● **PROBLEM DESCRIPTION**: Look through the listing below for the line containing "camera: 150 degrees right, 10 degrees up". Copy it and each line after it up to and including the line containing "(673, 193) = (564, 130): grey brush -> none", exactly, leaving out pictures.
■ ■ ■ ■ ■
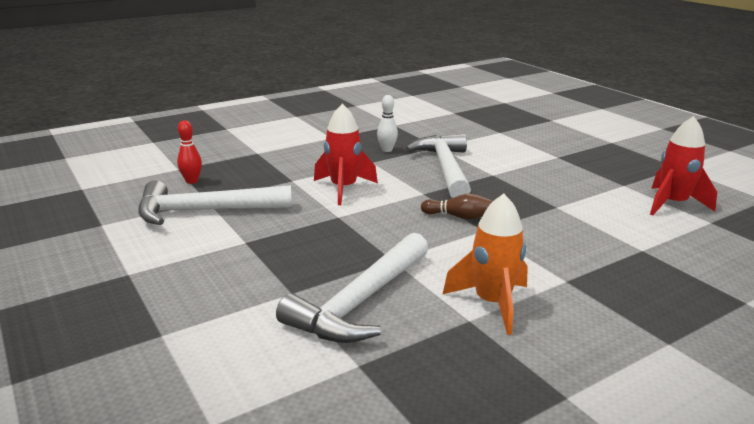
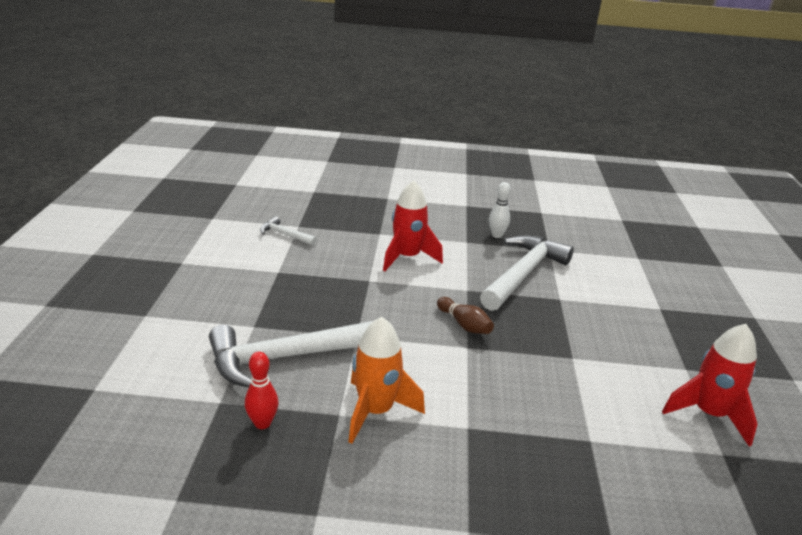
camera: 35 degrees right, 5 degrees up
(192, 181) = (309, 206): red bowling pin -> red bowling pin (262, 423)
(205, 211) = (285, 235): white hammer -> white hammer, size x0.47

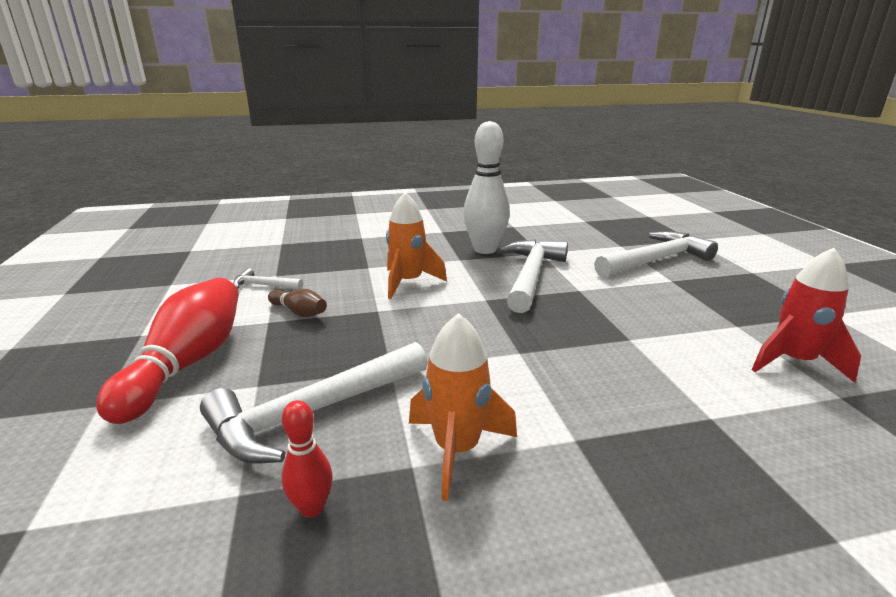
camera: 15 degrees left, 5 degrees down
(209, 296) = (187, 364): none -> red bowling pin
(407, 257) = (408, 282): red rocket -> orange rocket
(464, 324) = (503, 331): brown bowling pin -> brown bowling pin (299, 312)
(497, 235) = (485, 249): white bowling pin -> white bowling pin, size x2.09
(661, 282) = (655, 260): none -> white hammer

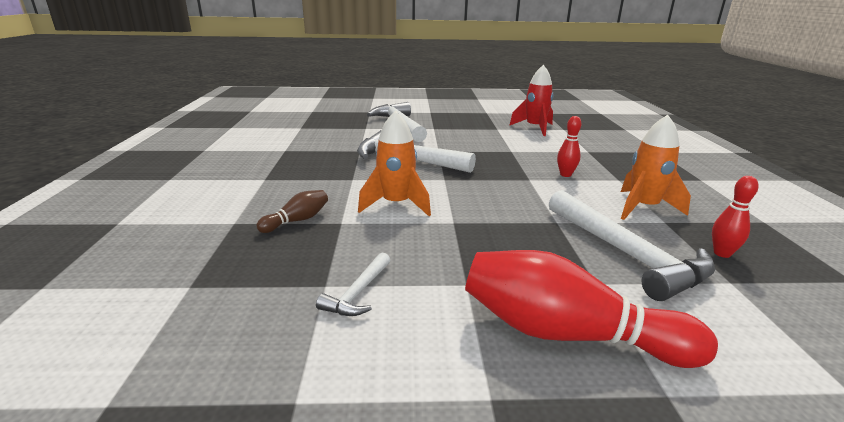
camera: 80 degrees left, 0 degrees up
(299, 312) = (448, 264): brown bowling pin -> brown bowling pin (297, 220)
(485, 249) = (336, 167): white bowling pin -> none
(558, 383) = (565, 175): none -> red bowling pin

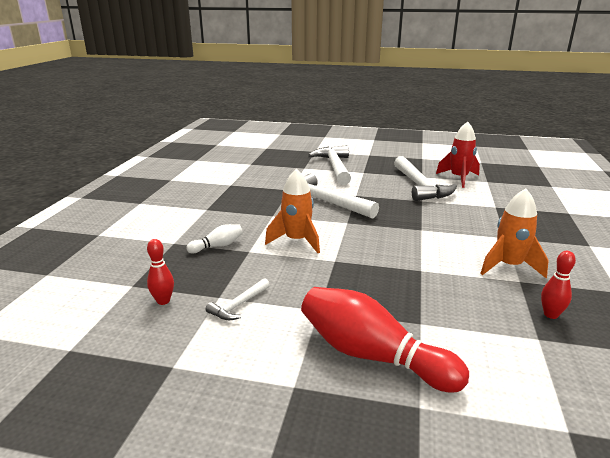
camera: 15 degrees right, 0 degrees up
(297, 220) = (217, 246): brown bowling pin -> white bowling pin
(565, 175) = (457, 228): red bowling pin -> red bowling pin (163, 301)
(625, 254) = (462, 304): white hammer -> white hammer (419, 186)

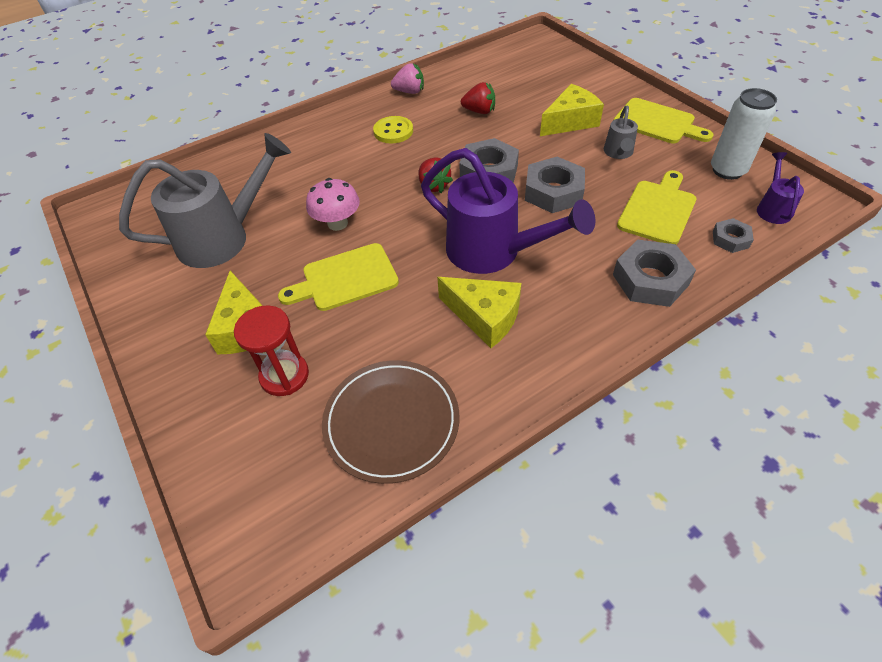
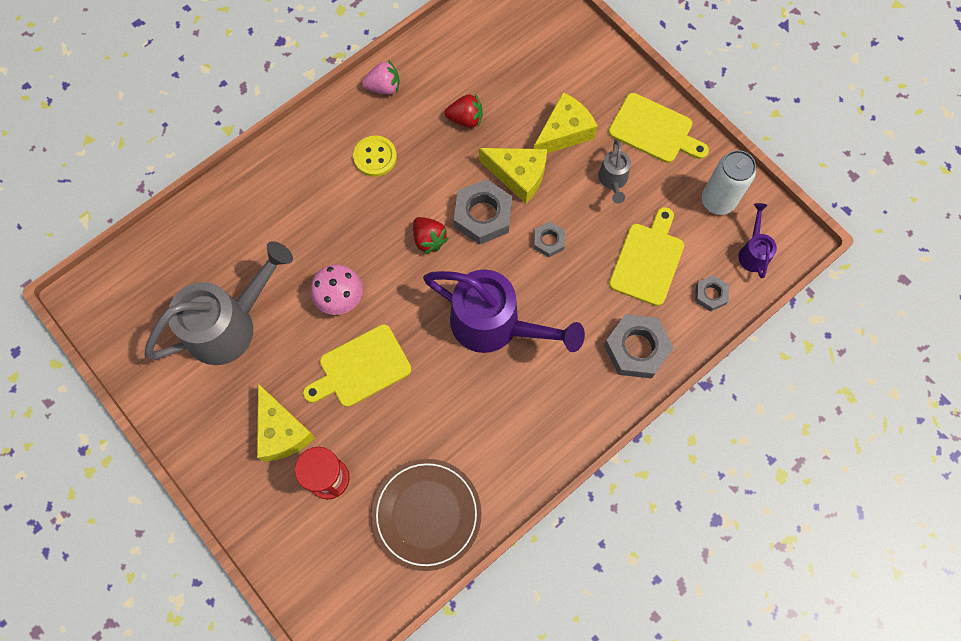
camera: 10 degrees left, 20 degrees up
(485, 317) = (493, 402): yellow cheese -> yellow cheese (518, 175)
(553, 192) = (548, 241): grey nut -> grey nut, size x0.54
■ ■ ■ ■ ■
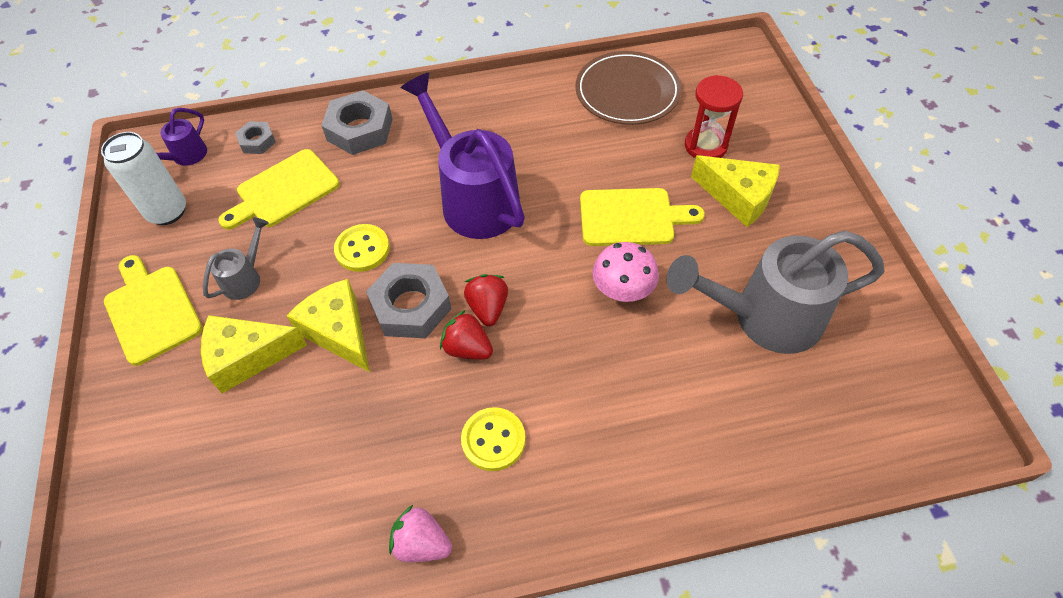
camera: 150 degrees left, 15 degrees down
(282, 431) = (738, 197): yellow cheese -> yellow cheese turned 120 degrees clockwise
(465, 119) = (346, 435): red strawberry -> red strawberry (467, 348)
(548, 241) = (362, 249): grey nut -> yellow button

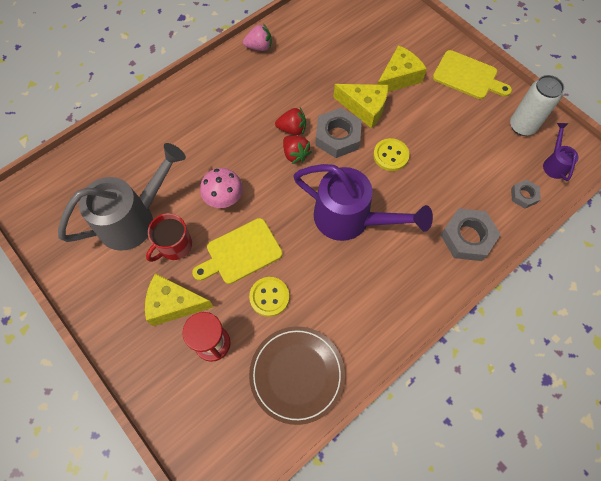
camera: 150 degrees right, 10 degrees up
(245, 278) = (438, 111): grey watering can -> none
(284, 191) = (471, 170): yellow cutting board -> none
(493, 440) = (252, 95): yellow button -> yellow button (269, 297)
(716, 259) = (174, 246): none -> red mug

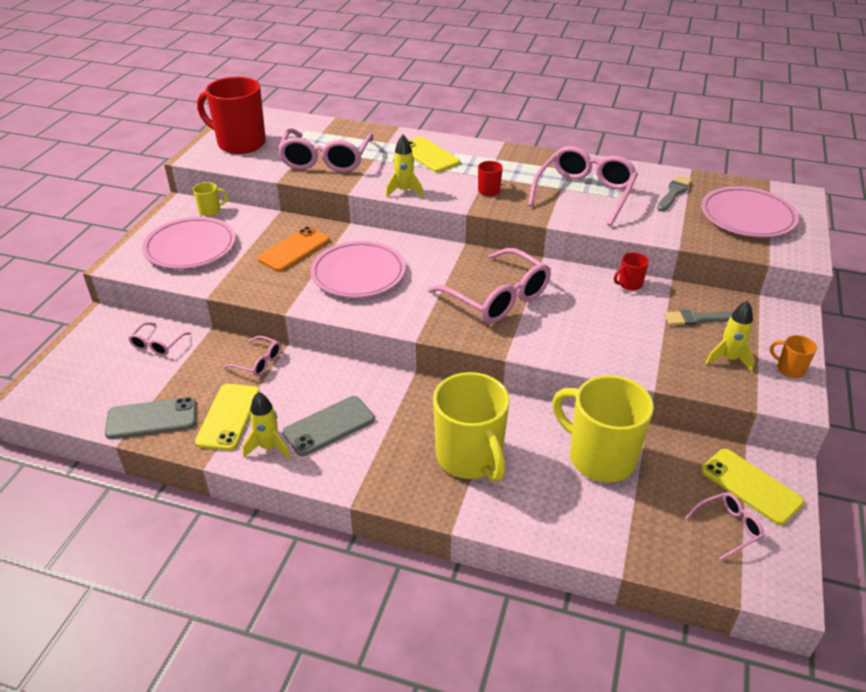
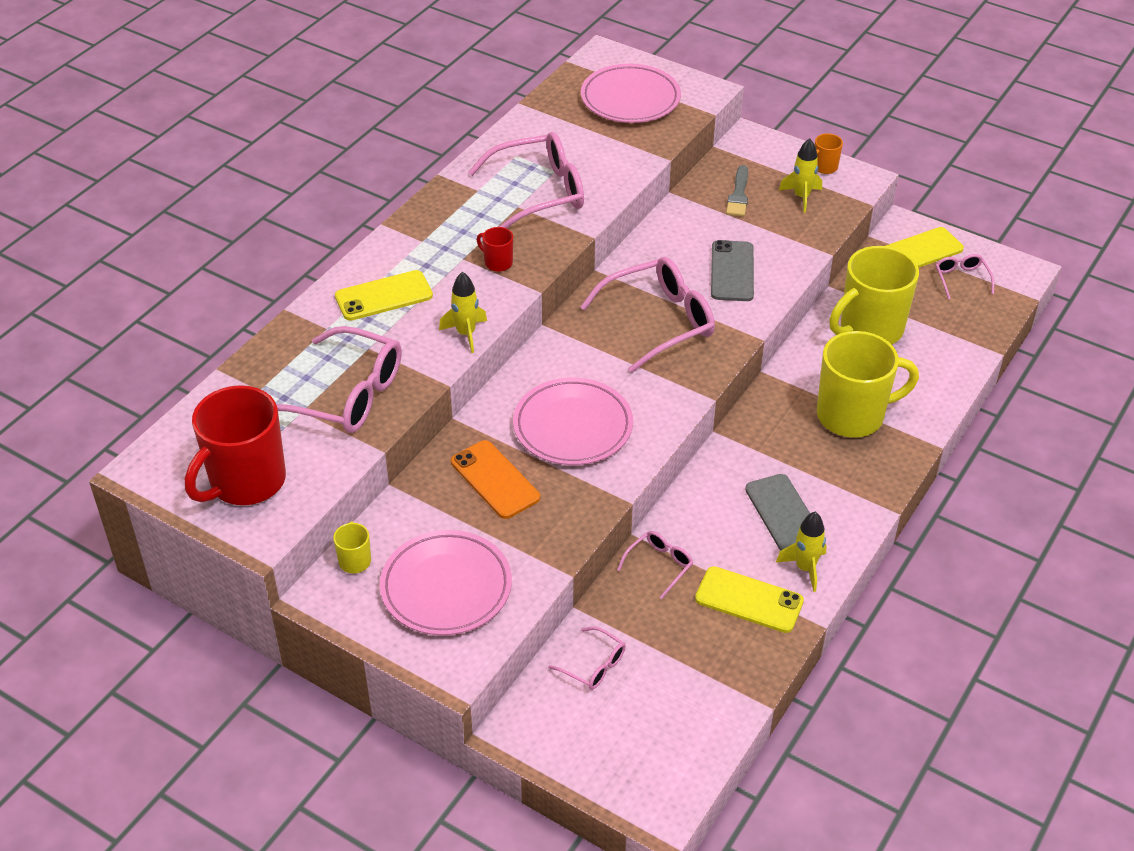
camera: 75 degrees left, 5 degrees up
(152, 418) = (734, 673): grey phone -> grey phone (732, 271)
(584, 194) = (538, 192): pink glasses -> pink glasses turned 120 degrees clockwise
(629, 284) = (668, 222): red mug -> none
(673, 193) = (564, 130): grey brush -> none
■ ■ ■ ■ ■
● **RESPONSE TO THE TASK**:
camera: 150 degrees right, 10 degrees up
(245, 278) = (438, 111): grey watering can -> none
(284, 191) = (471, 170): yellow cutting board -> none
(493, 440) = (252, 95): yellow button -> yellow button (269, 297)
(716, 259) = (174, 246): none -> red mug

camera: 75 degrees left, 5 degrees up
(152, 418) = (734, 673): grey phone -> grey phone (732, 271)
(584, 194) = (538, 192): pink glasses -> pink glasses turned 120 degrees clockwise
(629, 284) = (668, 222): red mug -> none
(673, 193) = (564, 130): grey brush -> none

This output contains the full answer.